→ TO DO
When you reach the line containing "(360, 516) = (432, 324): green", start transcribing exactly and continue through the last line of the data, skipping every picture.

[Object state comparisons]
%%

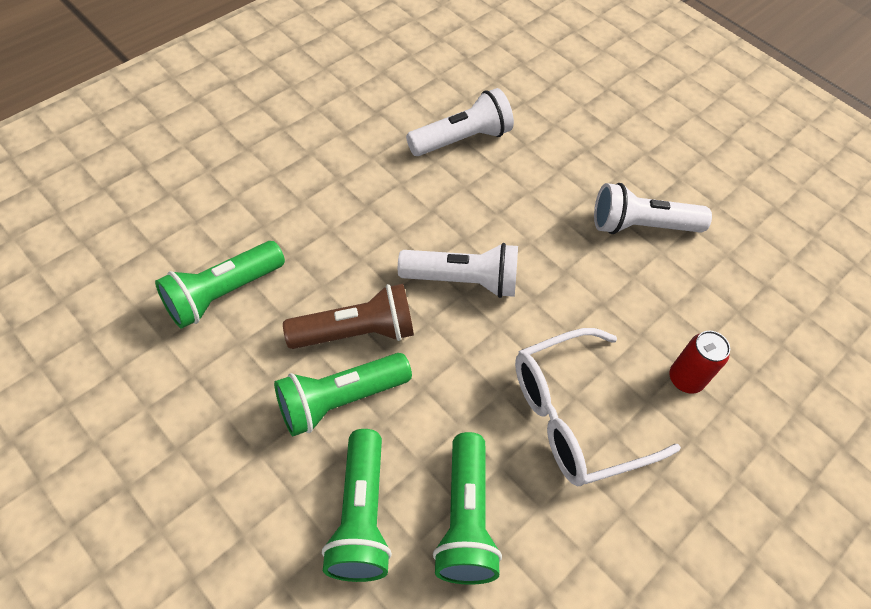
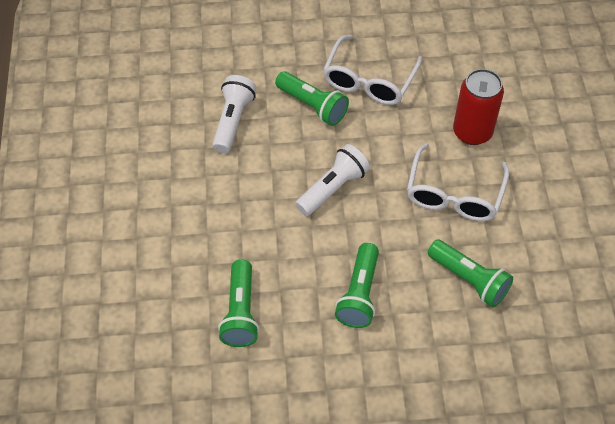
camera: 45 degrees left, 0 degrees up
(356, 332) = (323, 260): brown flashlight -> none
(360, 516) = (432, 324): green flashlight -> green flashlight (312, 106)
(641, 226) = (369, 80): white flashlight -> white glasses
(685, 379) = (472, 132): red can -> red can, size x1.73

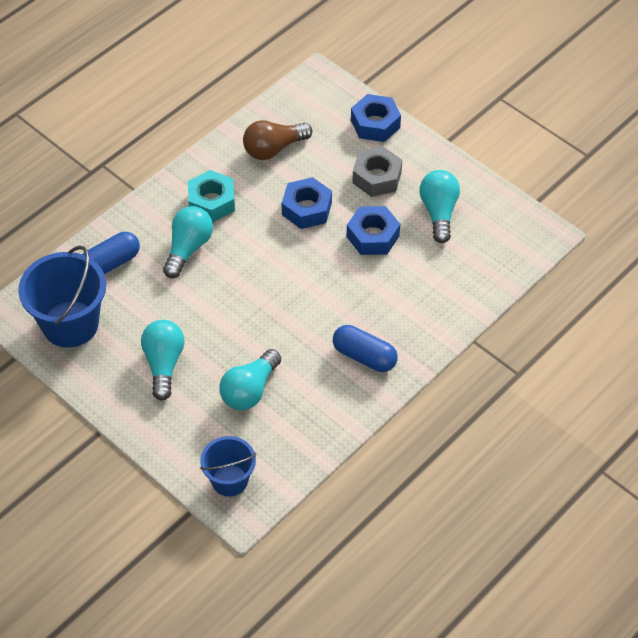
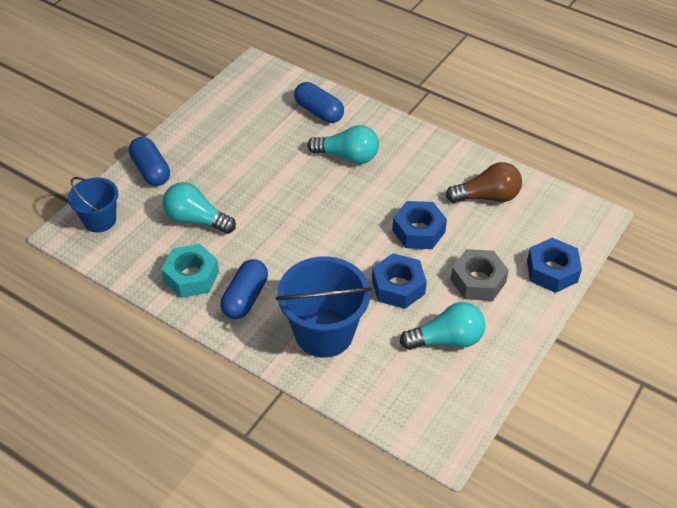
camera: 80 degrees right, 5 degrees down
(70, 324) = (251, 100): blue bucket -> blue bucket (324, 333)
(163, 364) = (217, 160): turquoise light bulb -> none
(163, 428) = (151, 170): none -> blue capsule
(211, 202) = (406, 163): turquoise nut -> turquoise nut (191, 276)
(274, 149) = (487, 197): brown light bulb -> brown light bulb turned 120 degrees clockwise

%%

→ TASK RESPONSE
(360, 516) = (432, 324): green flashlight -> green flashlight (312, 106)
(641, 226) = (369, 80): white flashlight -> white glasses
(685, 379) = (472, 132): red can -> red can, size x1.73

camera: 80 degrees right, 5 degrees down
(70, 324) = (251, 100): blue bucket -> blue bucket (324, 333)
(163, 364) = (217, 160): turquoise light bulb -> none
(163, 428) = (151, 170): none -> blue capsule
(211, 202) = (406, 163): turquoise nut -> turquoise nut (191, 276)
(274, 149) = (487, 197): brown light bulb -> brown light bulb turned 120 degrees clockwise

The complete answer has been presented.